Please copy each line of the data that includes the string "BUTTON".

*** Opening Data extracts ***

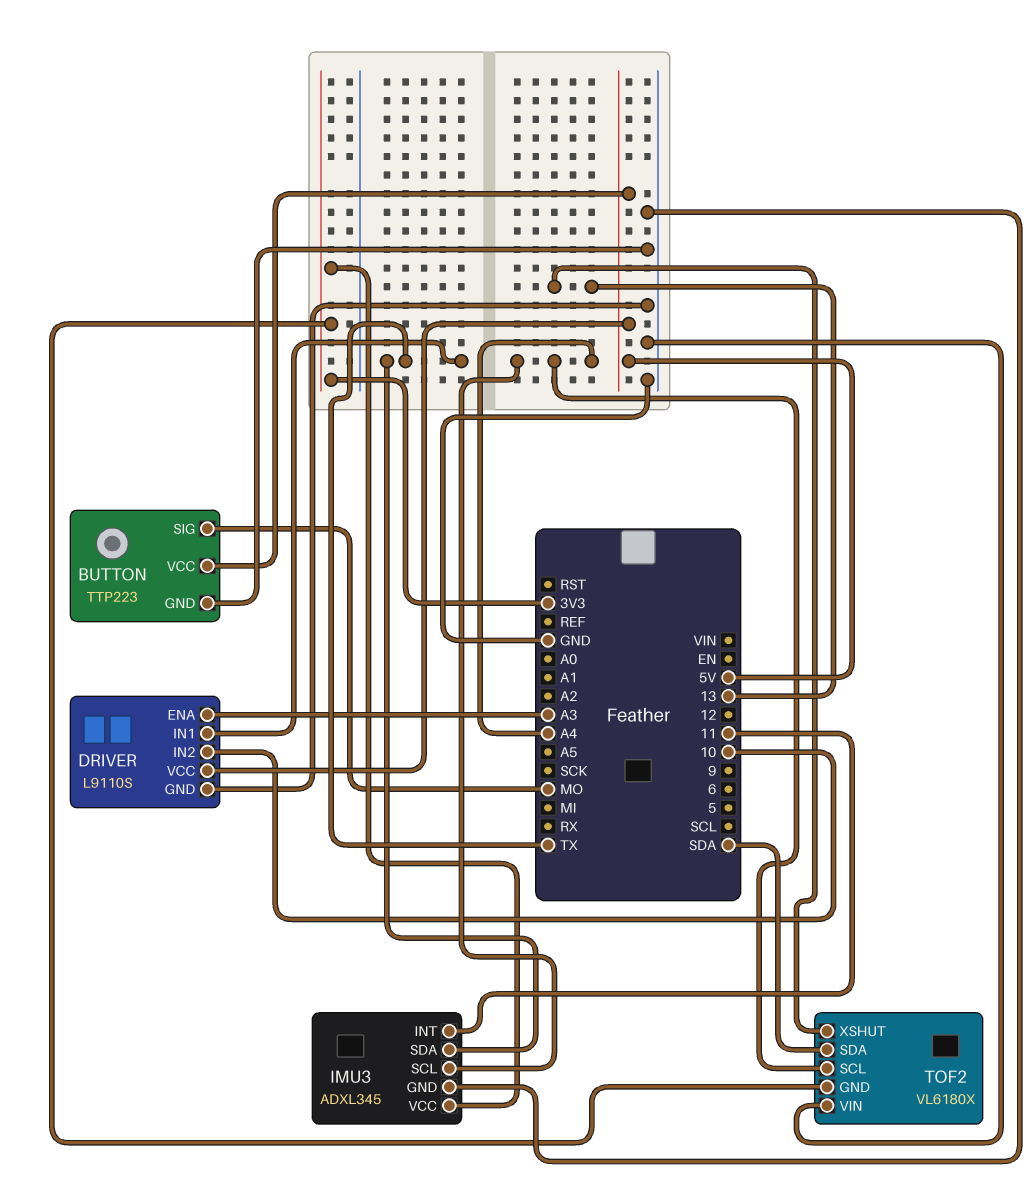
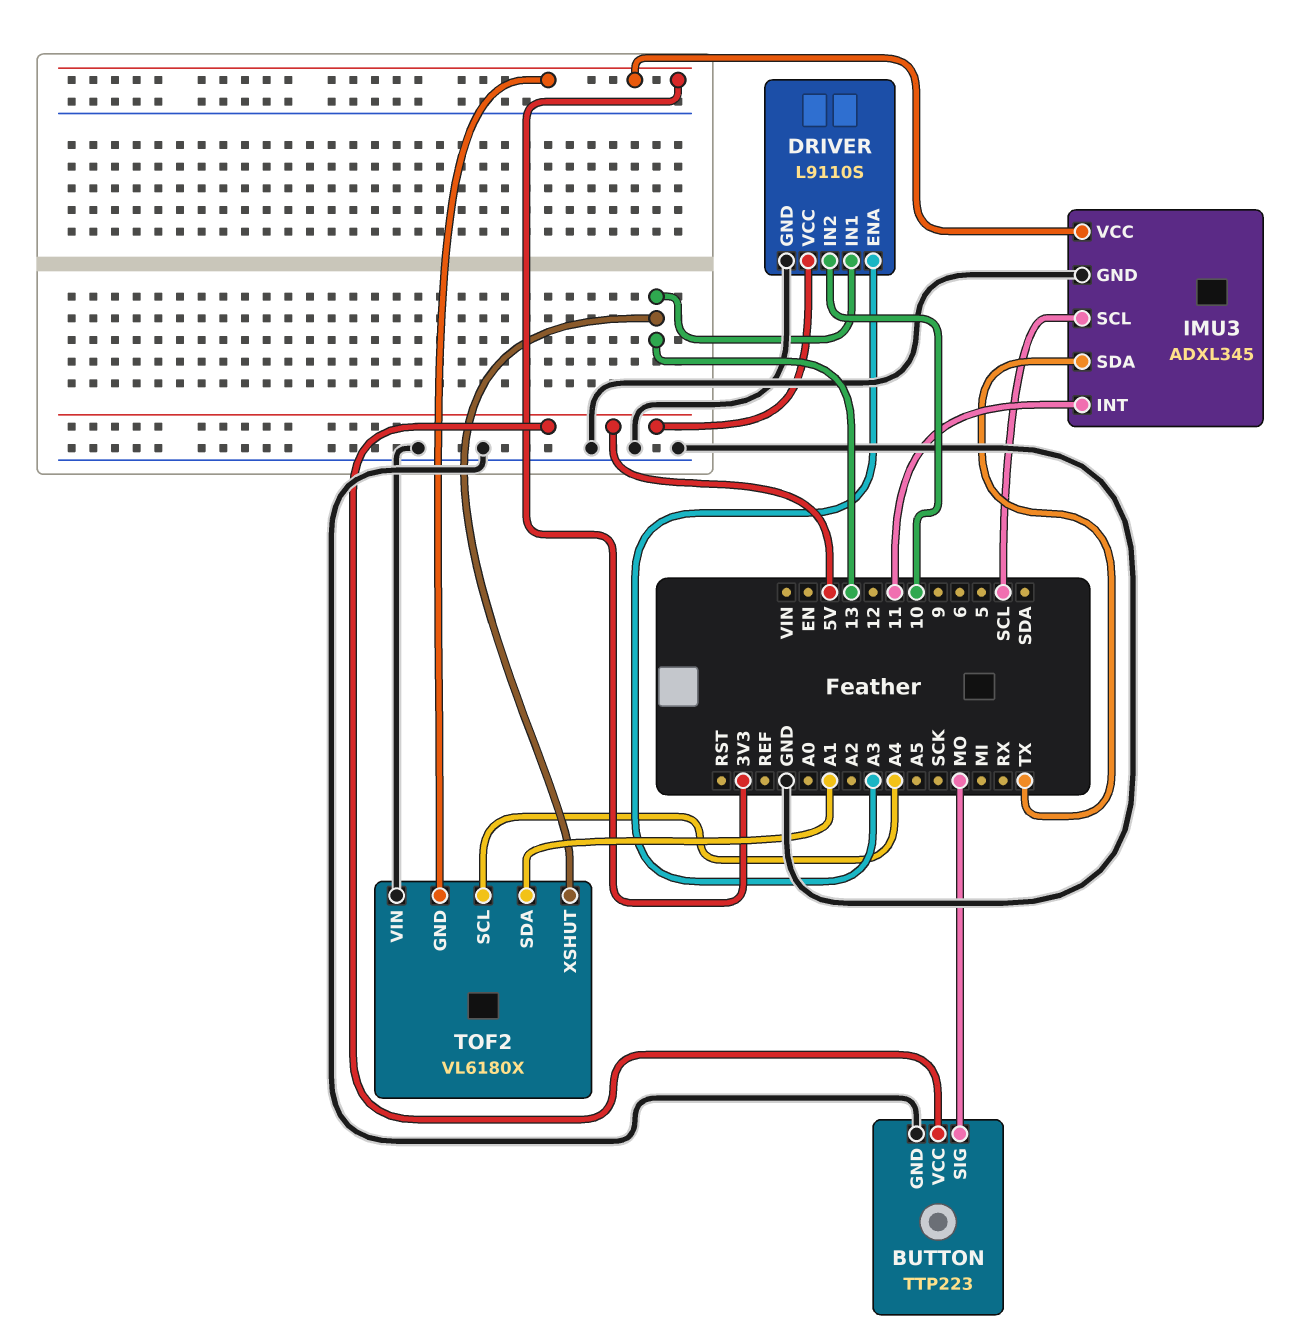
DRIVER pin IN1: TX -> 13
IMU3 pin SCL: A4 -> SCL
TOF2 pin SDA: SDA -> A1

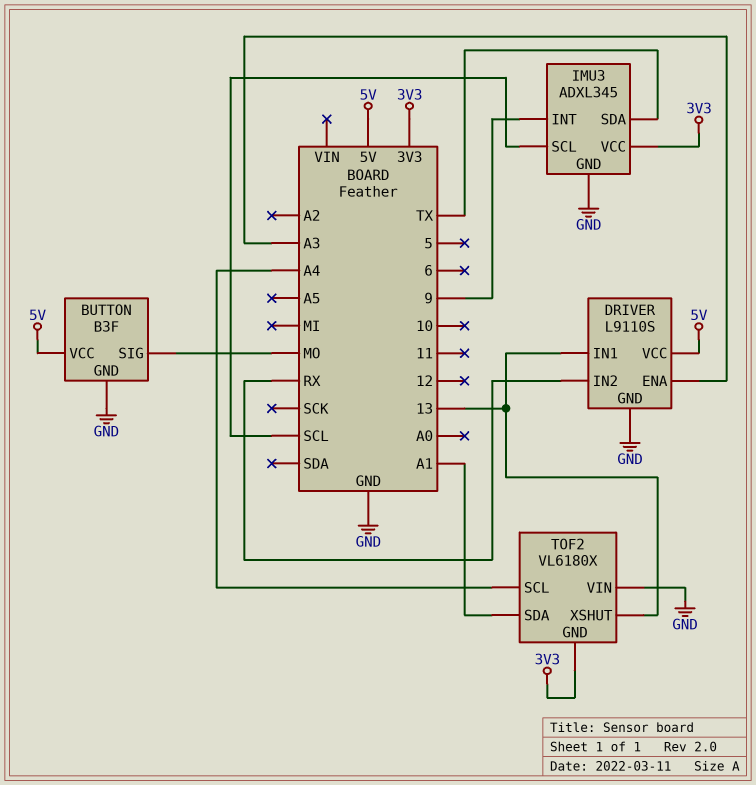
BUTTON: TTP223 -> B3F
DRIVER pin IN2: 10 -> RX
IMU3 pin INT: 11 -> 9

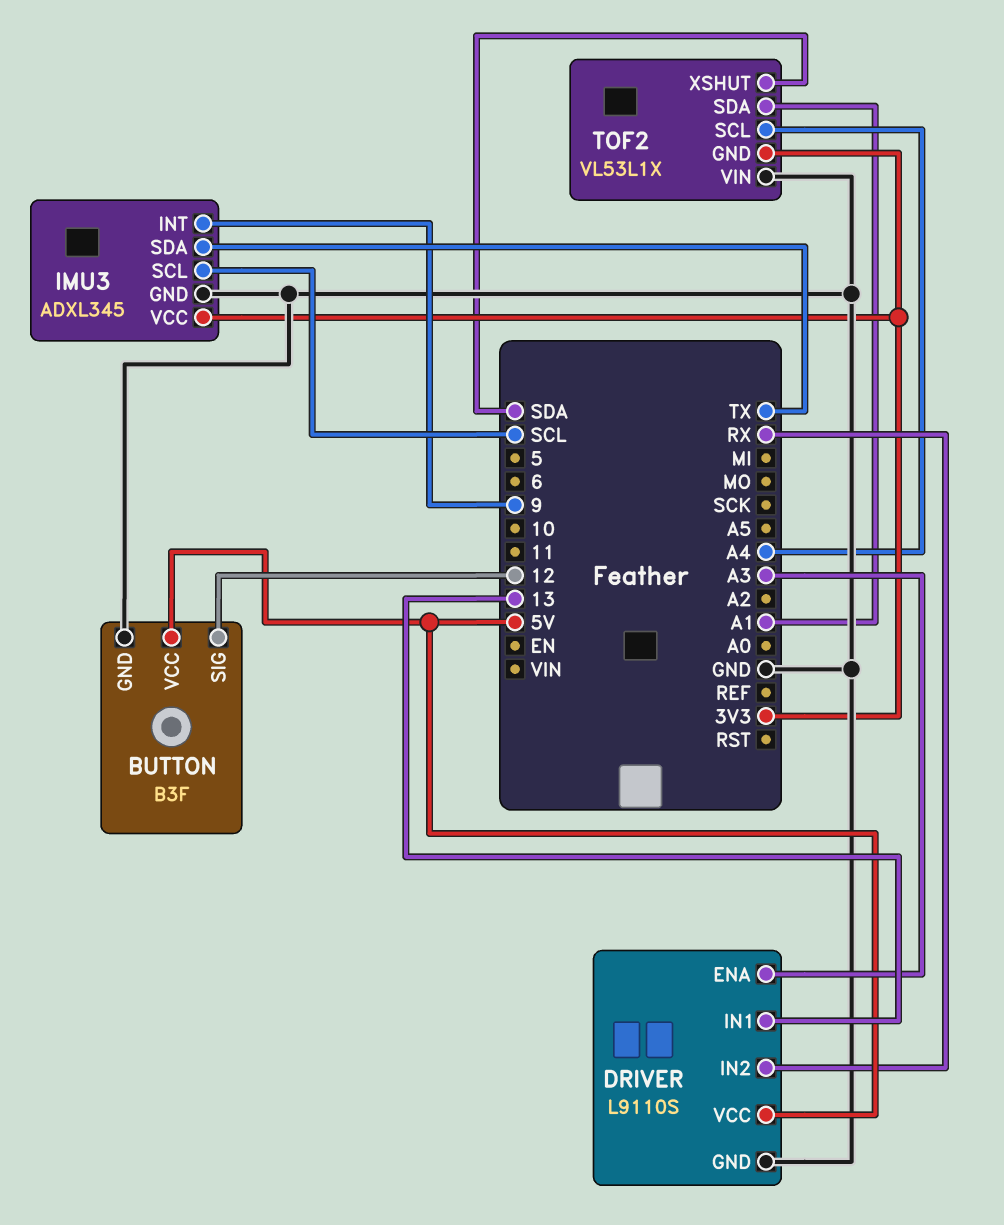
BUTTON pin SIG: MO -> 12
TOF2: VL6180X -> VL53L1X
TOF2 pin XSHUT: 13 -> SDA

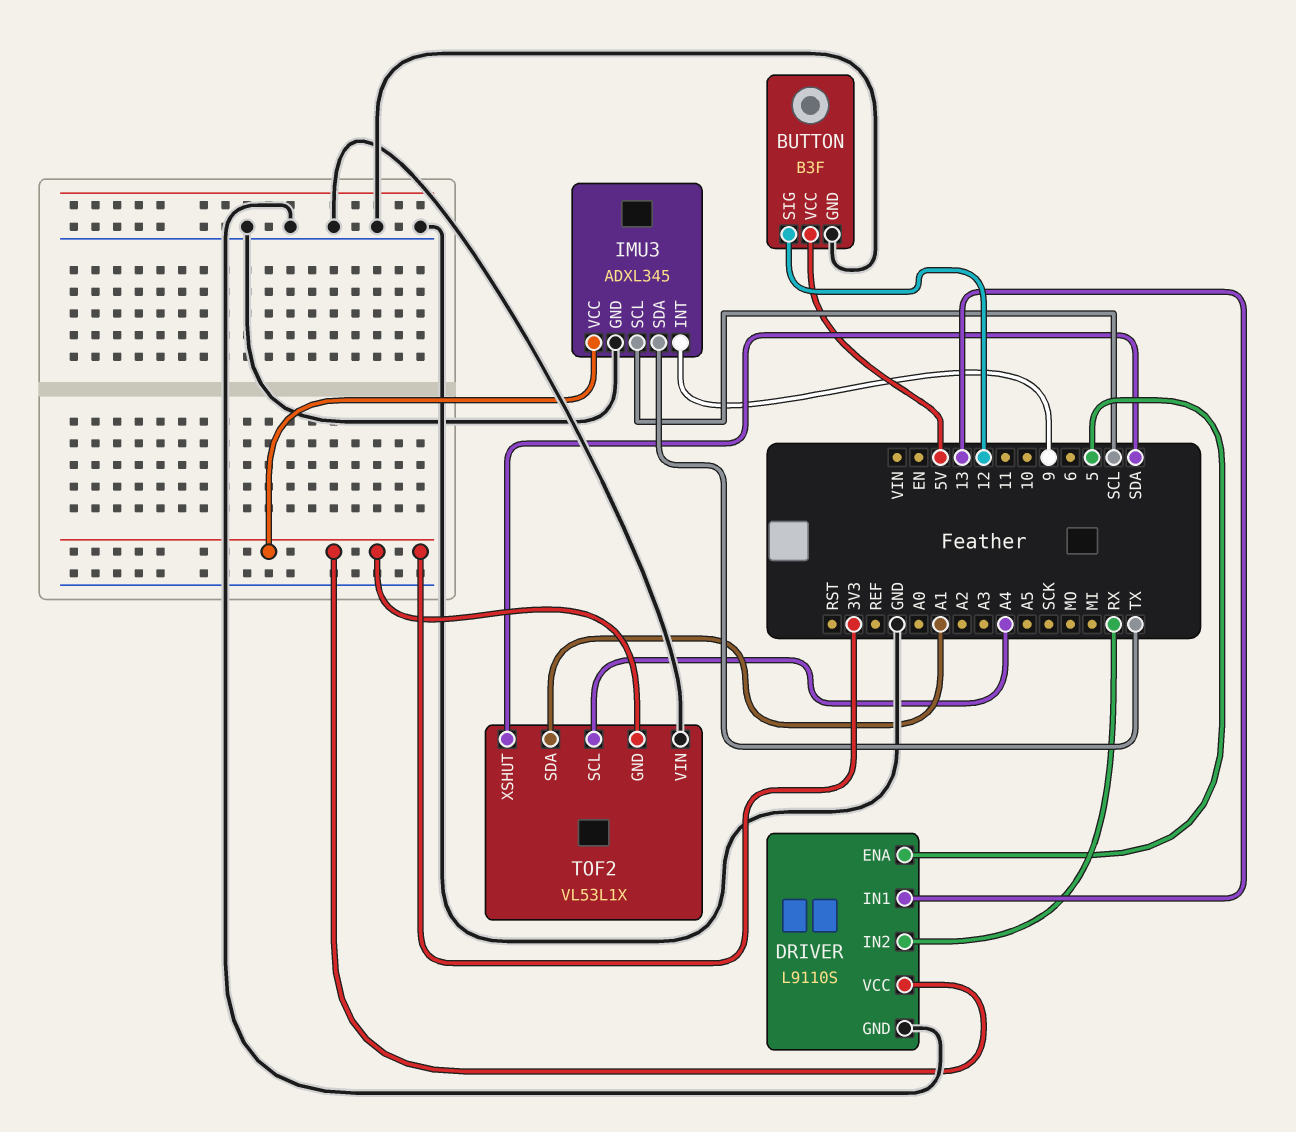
DRIVER pin ENA: A3 -> 5
DRIVER pin VCC: 5V -> 3V3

*** Closing Data extracts ***

— Task solution —
BUTTON: TTP223 -> B3F
BUTTON pin SIG: MO -> 12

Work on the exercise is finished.